__EXERCISE PROMPT__. Each entry below is to be transcribed exactly; pictures are not copied.
◆ ◆ ◆ ◆
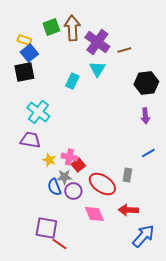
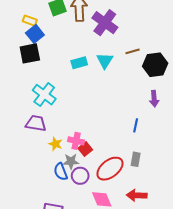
brown line: (124, 50) -> (133, 51), moved
cyan triangle: (97, 69) -> (105, 61), moved
cyan rectangle: (72, 81) -> (79, 63), turned 49
blue line: (148, 153) -> (136, 125), moved, turned -48
red ellipse: (102, 184) -> (110, 169), turned -72

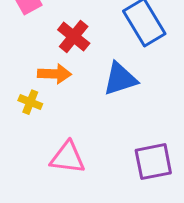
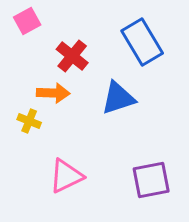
pink triangle: (68, 158) -> (66, 176), turned -33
◆ ◆ ◆ ◆
__OUTPUT BELOW__.
brown line: (124, 50) -> (133, 51), moved
cyan triangle: (97, 69) -> (105, 61), moved
cyan rectangle: (72, 81) -> (79, 63), turned 49
blue line: (148, 153) -> (136, 125), moved, turned -48
red ellipse: (102, 184) -> (110, 169), turned -72

pink triangle: (68, 158) -> (66, 176), turned -33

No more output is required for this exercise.